- Content revision data
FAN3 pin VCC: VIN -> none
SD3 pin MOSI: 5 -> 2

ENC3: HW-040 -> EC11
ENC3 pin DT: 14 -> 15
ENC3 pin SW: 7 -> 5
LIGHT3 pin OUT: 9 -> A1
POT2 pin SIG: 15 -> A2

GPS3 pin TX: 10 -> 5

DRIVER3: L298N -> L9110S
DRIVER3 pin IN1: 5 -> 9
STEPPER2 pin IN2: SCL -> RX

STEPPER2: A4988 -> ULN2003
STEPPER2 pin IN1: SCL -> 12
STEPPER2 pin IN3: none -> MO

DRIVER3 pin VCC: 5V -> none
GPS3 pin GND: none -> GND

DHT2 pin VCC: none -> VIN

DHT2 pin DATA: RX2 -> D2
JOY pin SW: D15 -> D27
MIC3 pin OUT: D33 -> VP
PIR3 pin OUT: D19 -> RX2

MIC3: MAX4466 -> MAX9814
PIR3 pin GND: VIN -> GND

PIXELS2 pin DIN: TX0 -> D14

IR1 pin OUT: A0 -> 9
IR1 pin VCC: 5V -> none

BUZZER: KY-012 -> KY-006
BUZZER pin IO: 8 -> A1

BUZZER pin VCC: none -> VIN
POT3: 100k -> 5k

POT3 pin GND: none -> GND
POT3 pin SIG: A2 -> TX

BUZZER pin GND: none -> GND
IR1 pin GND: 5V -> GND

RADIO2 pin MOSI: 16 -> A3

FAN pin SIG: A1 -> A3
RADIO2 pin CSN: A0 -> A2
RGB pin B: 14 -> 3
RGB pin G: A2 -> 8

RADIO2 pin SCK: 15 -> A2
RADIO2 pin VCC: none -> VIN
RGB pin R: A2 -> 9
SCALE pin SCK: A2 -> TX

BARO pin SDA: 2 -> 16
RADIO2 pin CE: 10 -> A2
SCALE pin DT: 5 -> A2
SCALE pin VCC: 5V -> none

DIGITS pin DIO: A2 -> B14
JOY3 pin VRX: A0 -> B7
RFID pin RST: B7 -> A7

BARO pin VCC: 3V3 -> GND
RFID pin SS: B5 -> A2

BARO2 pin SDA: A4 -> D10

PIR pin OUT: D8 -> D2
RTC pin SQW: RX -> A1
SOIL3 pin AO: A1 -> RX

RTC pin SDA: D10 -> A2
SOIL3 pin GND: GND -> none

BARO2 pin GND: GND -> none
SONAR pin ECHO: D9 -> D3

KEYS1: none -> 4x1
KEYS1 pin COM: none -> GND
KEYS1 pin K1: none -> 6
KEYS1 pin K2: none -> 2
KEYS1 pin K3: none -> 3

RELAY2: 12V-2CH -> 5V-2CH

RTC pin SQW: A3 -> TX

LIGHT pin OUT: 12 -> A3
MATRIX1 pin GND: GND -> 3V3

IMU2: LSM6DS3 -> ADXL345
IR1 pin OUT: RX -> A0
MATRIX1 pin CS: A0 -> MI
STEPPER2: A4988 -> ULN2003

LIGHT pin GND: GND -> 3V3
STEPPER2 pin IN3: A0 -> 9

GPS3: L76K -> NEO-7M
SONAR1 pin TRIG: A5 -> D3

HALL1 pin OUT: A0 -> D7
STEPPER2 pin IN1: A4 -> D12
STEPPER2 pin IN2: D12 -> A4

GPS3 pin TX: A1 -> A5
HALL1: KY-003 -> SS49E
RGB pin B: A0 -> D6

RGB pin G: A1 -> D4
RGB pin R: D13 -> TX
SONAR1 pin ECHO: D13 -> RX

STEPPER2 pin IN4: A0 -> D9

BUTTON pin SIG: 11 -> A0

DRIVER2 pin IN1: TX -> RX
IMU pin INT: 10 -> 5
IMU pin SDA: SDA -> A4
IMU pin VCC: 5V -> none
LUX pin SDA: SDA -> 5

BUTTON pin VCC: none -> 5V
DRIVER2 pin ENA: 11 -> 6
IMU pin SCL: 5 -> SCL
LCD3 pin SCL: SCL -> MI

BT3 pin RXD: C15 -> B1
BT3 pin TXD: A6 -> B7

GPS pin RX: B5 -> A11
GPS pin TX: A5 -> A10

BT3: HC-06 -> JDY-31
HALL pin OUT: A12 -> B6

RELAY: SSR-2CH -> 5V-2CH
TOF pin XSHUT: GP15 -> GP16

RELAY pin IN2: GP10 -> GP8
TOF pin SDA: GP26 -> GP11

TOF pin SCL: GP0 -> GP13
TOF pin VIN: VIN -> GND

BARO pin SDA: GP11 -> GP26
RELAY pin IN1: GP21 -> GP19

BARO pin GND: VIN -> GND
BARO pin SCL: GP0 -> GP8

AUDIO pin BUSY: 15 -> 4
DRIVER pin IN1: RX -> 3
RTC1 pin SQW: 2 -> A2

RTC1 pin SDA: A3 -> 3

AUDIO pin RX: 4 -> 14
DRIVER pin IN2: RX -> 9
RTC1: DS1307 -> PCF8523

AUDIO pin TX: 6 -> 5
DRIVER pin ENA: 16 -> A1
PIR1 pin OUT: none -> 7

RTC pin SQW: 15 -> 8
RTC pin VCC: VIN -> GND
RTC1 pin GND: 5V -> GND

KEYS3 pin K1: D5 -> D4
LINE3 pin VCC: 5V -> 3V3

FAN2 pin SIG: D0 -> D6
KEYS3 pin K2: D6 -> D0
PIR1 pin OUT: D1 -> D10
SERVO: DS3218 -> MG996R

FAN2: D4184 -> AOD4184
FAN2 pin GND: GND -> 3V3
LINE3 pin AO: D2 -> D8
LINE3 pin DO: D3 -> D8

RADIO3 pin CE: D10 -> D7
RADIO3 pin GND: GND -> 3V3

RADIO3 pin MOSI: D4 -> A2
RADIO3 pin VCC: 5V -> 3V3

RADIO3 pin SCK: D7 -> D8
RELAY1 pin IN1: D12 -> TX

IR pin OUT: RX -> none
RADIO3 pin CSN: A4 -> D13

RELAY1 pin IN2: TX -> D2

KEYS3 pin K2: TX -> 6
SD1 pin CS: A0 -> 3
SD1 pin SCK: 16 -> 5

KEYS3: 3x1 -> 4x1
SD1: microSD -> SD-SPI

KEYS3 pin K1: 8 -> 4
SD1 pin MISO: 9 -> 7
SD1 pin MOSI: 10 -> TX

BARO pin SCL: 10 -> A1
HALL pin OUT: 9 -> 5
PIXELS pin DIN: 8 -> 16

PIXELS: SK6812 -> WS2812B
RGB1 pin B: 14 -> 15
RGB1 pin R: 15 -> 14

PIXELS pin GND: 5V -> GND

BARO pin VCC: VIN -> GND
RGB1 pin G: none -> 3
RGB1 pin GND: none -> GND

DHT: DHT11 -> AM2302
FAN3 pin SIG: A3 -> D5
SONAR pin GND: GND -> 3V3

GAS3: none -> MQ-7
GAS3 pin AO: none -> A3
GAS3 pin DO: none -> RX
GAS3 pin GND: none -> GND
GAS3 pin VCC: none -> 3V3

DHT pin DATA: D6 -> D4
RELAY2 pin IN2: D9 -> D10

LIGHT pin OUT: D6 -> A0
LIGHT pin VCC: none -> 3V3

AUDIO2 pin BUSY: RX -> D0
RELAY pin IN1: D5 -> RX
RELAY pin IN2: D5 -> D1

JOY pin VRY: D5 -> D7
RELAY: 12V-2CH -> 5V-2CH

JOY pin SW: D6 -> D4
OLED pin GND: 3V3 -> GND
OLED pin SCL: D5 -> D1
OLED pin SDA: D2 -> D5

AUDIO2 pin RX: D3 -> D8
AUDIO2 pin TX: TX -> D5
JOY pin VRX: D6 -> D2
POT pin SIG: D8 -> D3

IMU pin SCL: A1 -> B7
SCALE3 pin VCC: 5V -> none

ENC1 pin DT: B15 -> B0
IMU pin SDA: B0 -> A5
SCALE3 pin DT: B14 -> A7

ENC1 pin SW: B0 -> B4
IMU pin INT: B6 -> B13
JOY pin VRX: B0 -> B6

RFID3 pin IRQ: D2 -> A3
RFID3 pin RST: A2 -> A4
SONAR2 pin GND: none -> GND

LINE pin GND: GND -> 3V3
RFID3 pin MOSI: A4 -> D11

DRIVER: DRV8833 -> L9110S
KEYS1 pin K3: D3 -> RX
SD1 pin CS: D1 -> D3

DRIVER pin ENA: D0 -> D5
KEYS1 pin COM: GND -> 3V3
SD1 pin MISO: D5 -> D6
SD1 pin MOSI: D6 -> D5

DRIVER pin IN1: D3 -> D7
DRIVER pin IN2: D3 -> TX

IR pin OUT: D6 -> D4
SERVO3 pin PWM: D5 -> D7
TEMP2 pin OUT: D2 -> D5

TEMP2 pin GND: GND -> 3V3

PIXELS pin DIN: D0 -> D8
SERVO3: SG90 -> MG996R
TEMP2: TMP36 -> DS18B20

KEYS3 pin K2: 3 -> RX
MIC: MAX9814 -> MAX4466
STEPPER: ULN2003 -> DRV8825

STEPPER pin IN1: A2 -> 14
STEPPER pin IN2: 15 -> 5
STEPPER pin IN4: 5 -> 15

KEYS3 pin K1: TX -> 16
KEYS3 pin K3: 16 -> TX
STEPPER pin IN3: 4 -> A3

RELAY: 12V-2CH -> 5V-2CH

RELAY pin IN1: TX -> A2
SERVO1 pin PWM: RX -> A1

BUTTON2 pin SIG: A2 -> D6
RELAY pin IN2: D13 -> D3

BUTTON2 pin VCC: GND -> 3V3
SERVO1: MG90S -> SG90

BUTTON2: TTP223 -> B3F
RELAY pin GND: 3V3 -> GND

- AIM OF THE TASK
Word for word, restate the lines above from the line containing "GPS3 pin TX: A1 -> A5" through the line containing "IMU pin SDA: SDA -> A4", with both included and nothing else.

- YOUR SOLUTION
GPS3 pin TX: A1 -> A5
HALL1: KY-003 -> SS49E
RGB pin B: A0 -> D6

RGB pin G: A1 -> D4
RGB pin R: D13 -> TX
SONAR1 pin ECHO: D13 -> RX

STEPPER2 pin IN4: A0 -> D9

BUTTON pin SIG: 11 -> A0

DRIVER2 pin IN1: TX -> RX
IMU pin INT: 10 -> 5
IMU pin SDA: SDA -> A4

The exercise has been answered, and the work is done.